━━━━━ Material provided

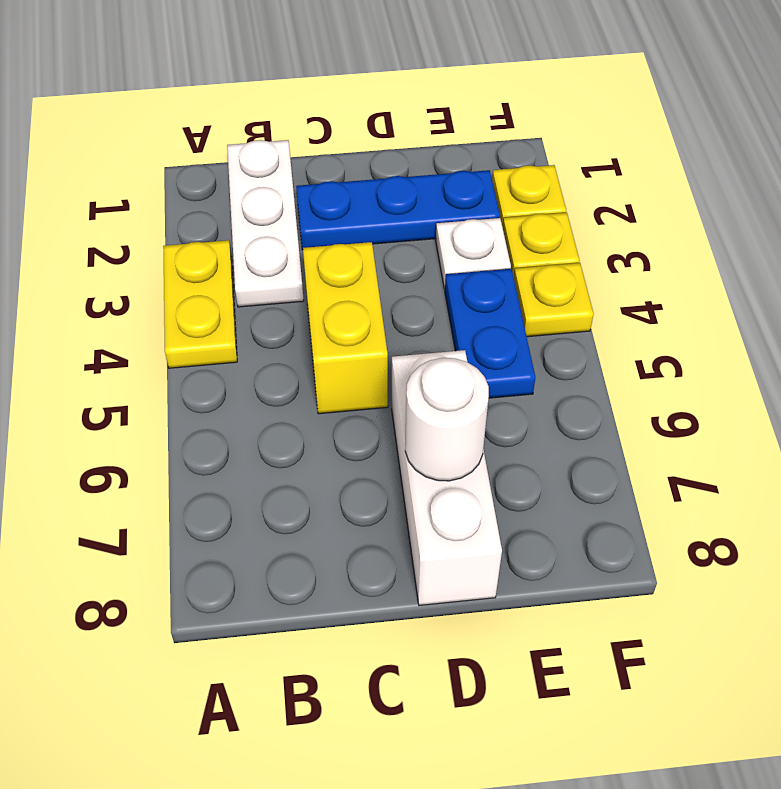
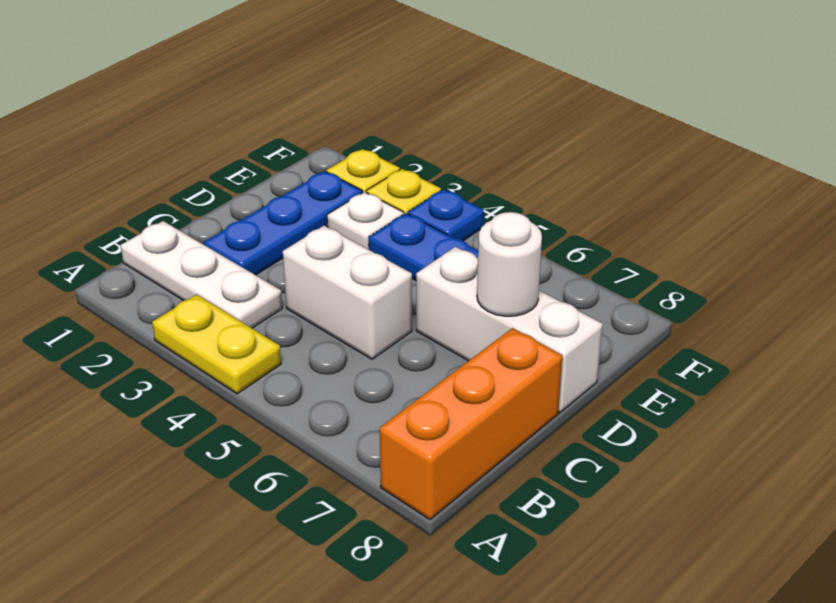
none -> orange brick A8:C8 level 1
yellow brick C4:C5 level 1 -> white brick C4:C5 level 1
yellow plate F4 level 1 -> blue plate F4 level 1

━━━━━━━━━━

> [Activity]:
Copy out the data verbatim, with no pictures.

> [Answer to this exercise]:
none -> orange brick A8:C8 level 1
yellow brick C4:C5 level 1 -> white brick C4:C5 level 1
yellow plate F4 level 1 -> blue plate F4 level 1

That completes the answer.